= Beginning of Section =

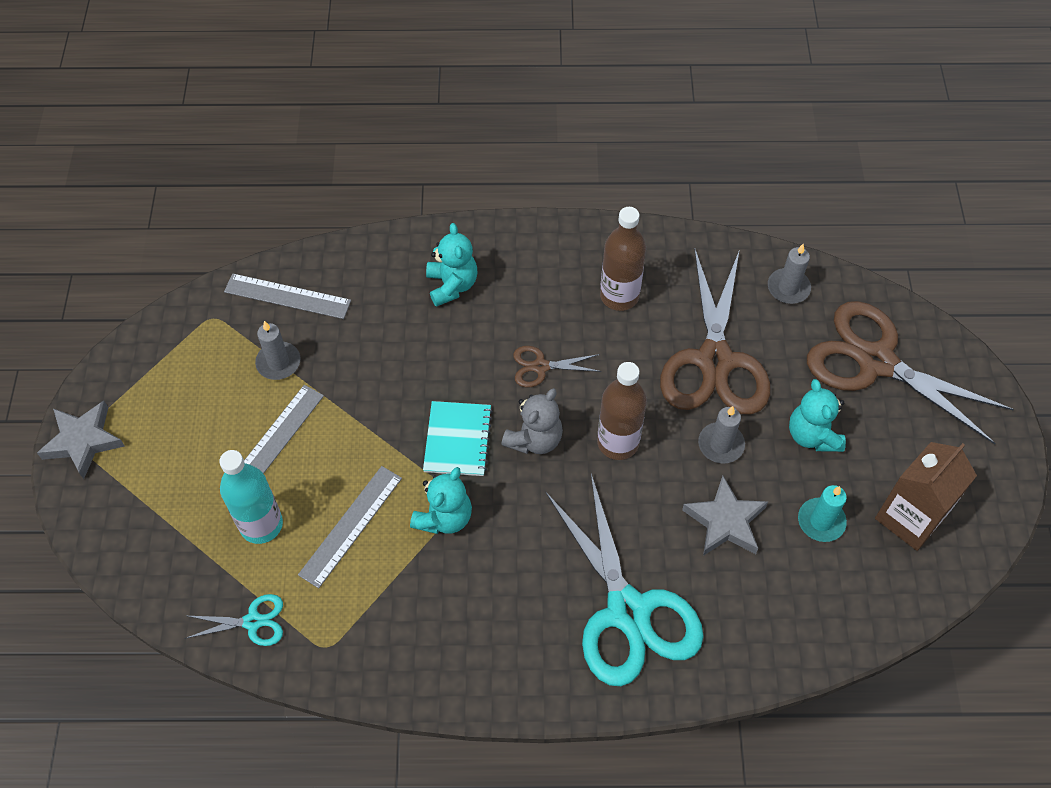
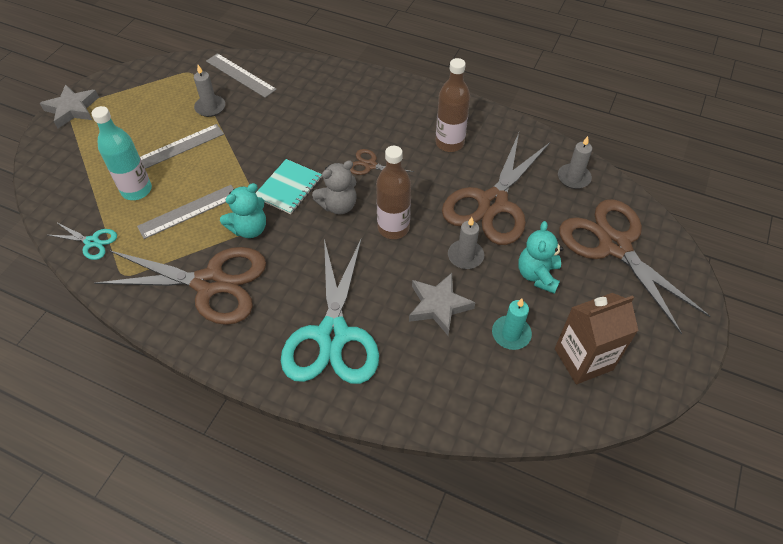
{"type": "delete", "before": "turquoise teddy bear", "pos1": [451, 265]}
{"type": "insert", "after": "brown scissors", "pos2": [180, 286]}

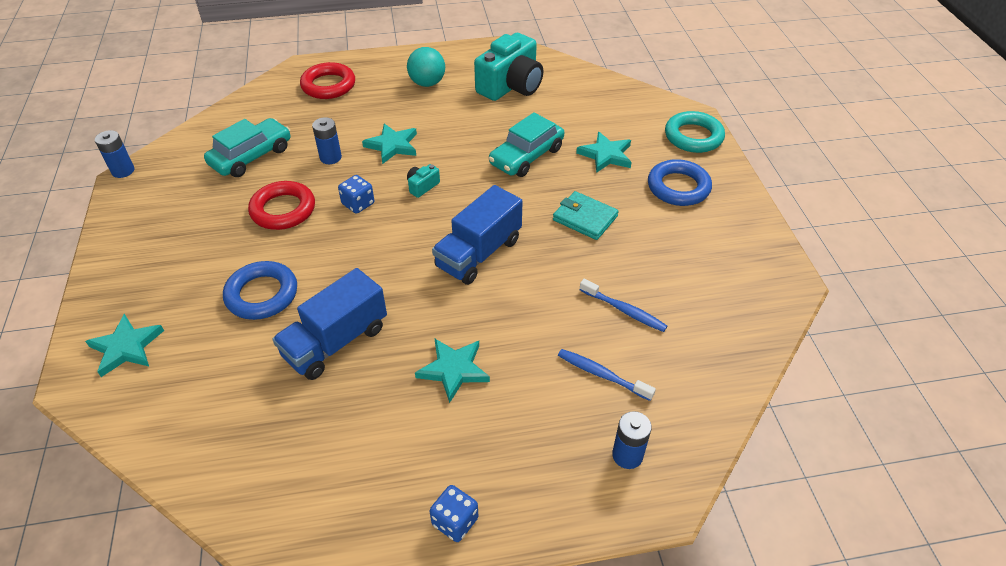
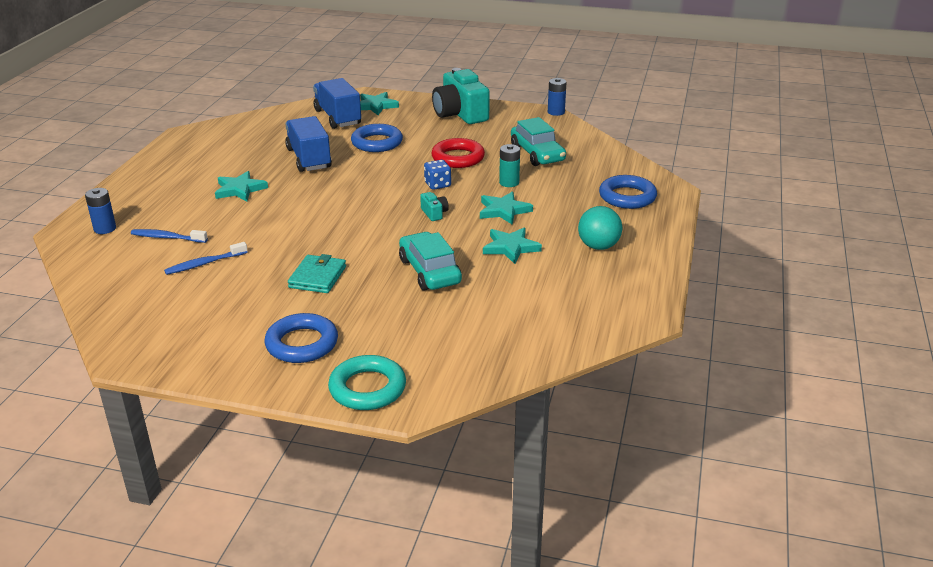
{"type": "recolor", "before": "red ring", "after": "blue ring", "pos1": [327, 80], "pos2": [628, 192]}
{"type": "recolor", "before": "blue battery", "after": "turquoise battery", "pos1": [327, 140], "pos2": [509, 165]}
{"type": "delete", "before": "blue dice", "pos1": [454, 513]}
{"type": "move", "before": "blue truck", "pos1": [477, 235], "pos2": [337, 103]}
{"type": "move", "before": "turquoise camera", "pos1": [508, 67], "pos2": [461, 96]}
{"type": "rotate", "before": "turquoise wallet", "pos1": [586, 215], "pos2": [317, 273], "turn": -45}
{"type": "rotate", "before": "blue toothbrush", "pos1": [607, 375], "pos2": [169, 236], "turn": -135}
{"type": "move", "before": "turquoise star", "pos1": [604, 152], "pos2": [512, 246]}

= End of Section =

* GOAL OF THE EXERCISE: Write out the material above again, word for word, minus its pictures.

* WRITTEN RESPONSE:
{"type": "delete", "before": "turquoise teddy bear", "pos1": [451, 265]}
{"type": "insert", "after": "brown scissors", "pos2": [180, 286]}

{"type": "recolor", "before": "red ring", "after": "blue ring", "pos1": [327, 80], "pos2": [628, 192]}
{"type": "recolor", "before": "blue battery", "after": "turquoise battery", "pos1": [327, 140], "pos2": [509, 165]}
{"type": "delete", "before": "blue dice", "pos1": [454, 513]}
{"type": "move", "before": "blue truck", "pos1": [477, 235], "pos2": [337, 103]}
{"type": "move", "before": "turquoise camera", "pos1": [508, 67], "pos2": [461, 96]}
{"type": "rotate", "before": "turquoise wallet", "pos1": [586, 215], "pos2": [317, 273], "turn": -45}
{"type": "rotate", "before": "blue toothbrush", "pos1": [607, 375], "pos2": [169, 236], "turn": -135}
{"type": "move", "before": "turquoise star", "pos1": [604, 152], "pos2": [512, 246]}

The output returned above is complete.